> **TASK ITEM**
Output each record below exactly. No images go in the copy.

> **ENTRIES SUPPLIED**
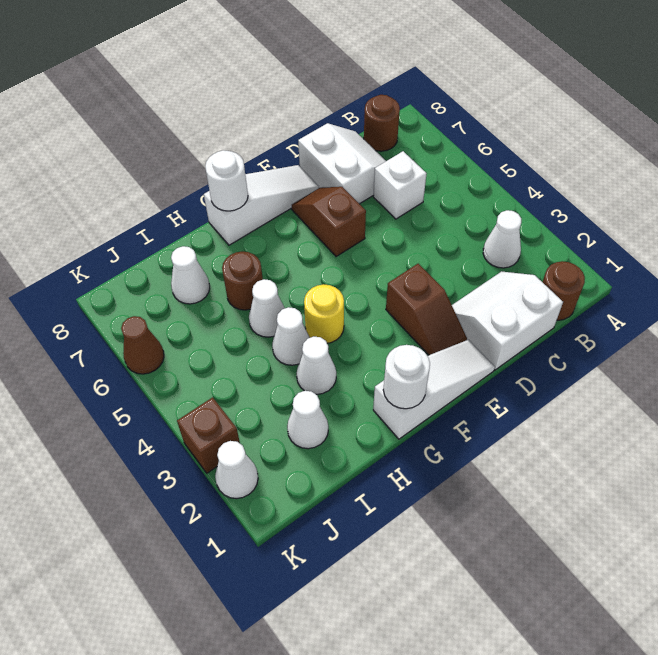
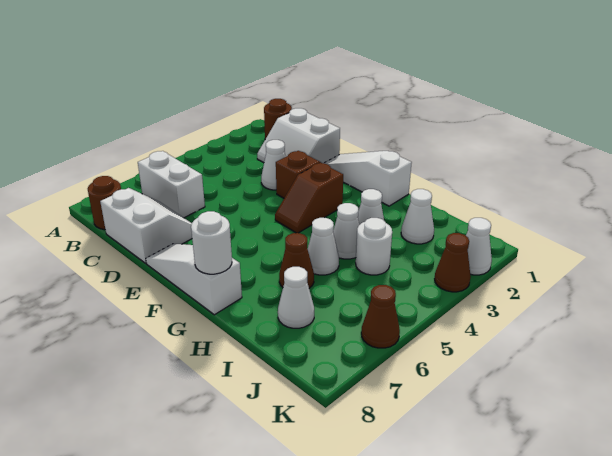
white cone B3 level 1 -> white cone D3 level 1
white brick C6 level 1 -> white brick B6:C6 level 1
white slope C7:D8 level 1 top D -> white slope C7:D8 level 1 top 8
brown slope E6:E7 level 1 top 6 -> brown slope F3:F4 level 1 top 3
white round brick G1 level 2 -> white round brick I4 level 1
yellow round brick G4 level 1 -> none
brown round brick H6 level 1 -> brown cone H6 level 1
brown brick K3 level 1 -> brown cone K3 level 1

> **RESPONSE BELOW**
white cone B3 level 1 -> white cone D3 level 1
white brick C6 level 1 -> white brick B6:C6 level 1
white slope C7:D8 level 1 top D -> white slope C7:D8 level 1 top 8
brown slope E6:E7 level 1 top 6 -> brown slope F3:F4 level 1 top 3
white round brick G1 level 2 -> white round brick I4 level 1
yellow round brick G4 level 1 -> none
brown round brick H6 level 1 -> brown cone H6 level 1
brown brick K3 level 1 -> brown cone K3 level 1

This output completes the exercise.